[Opening SOURCE DATA section]
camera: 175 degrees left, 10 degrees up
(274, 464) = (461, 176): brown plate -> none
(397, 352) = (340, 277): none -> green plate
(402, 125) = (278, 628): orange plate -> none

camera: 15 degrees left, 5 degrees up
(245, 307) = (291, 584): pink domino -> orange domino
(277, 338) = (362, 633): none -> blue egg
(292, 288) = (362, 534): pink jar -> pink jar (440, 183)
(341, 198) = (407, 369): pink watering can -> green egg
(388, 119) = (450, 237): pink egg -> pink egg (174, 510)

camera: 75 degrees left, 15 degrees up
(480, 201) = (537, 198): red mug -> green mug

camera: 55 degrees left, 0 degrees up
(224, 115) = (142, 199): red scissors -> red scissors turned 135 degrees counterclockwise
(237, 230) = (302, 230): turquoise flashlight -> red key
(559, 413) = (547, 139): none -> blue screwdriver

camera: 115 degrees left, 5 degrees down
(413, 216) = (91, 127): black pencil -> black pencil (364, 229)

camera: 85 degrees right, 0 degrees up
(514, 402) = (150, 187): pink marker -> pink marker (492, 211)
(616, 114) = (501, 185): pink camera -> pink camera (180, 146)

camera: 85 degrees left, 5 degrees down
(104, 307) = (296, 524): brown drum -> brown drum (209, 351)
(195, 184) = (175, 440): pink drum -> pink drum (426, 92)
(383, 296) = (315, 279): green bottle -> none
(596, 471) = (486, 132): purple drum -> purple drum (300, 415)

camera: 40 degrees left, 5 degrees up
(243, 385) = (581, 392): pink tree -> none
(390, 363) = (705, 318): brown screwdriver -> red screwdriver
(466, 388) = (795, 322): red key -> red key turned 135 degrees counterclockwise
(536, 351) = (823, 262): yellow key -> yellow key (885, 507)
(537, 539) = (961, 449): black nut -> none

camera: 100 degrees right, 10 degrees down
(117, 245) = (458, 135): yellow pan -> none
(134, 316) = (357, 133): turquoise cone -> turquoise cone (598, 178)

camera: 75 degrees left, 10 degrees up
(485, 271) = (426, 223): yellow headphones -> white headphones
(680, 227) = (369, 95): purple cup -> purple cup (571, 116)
[Closing SOURCE DATA section]
# [EXERCISE GOAL]
Retype all of the material above with every character intact.

# [ANSWER BELOW]
camera: 175 degrees left, 10 degrees up
(274, 464) = (461, 176): brown plate -> none
(397, 352) = (340, 277): none -> green plate
(402, 125) = (278, 628): orange plate -> none

camera: 15 degrees left, 5 degrees up
(245, 307) = (291, 584): pink domino -> orange domino
(277, 338) = (362, 633): none -> blue egg
(292, 288) = (362, 534): pink jar -> pink jar (440, 183)
(341, 198) = (407, 369): pink watering can -> green egg
(388, 119) = (450, 237): pink egg -> pink egg (174, 510)

camera: 75 degrees left, 15 degrees up
(480, 201) = (537, 198): red mug -> green mug

camera: 55 degrees left, 0 degrees up
(224, 115) = (142, 199): red scissors -> red scissors turned 135 degrees counterclockwise
(237, 230) = (302, 230): turquoise flashlight -> red key
(559, 413) = (547, 139): none -> blue screwdriver

camera: 115 degrees left, 5 degrees down
(413, 216) = (91, 127): black pencil -> black pencil (364, 229)

camera: 85 degrees right, 0 degrees up
(514, 402) = (150, 187): pink marker -> pink marker (492, 211)
(616, 114) = (501, 185): pink camera -> pink camera (180, 146)

camera: 85 degrees left, 5 degrees down
(104, 307) = (296, 524): brown drum -> brown drum (209, 351)
(195, 184) = (175, 440): pink drum -> pink drum (426, 92)
(383, 296) = (315, 279): green bottle -> none
(596, 471) = (486, 132): purple drum -> purple drum (300, 415)

camera: 40 degrees left, 5 degrees up
(243, 385) = (581, 392): pink tree -> none
(390, 363) = (705, 318): brown screwdriver -> red screwdriver
(466, 388) = (795, 322): red key -> red key turned 135 degrees counterclockwise
(536, 351) = (823, 262): yellow key -> yellow key (885, 507)
(537, 539) = (961, 449): black nut -> none

camera: 100 degrees right, 10 degrees down
(117, 245) = (458, 135): yellow pan -> none
(134, 316) = (357, 133): turquoise cone -> turquoise cone (598, 178)

camera: 75 degrees left, 10 degrees up
(485, 271) = (426, 223): yellow headphones -> white headphones
(680, 227) = (369, 95): purple cup -> purple cup (571, 116)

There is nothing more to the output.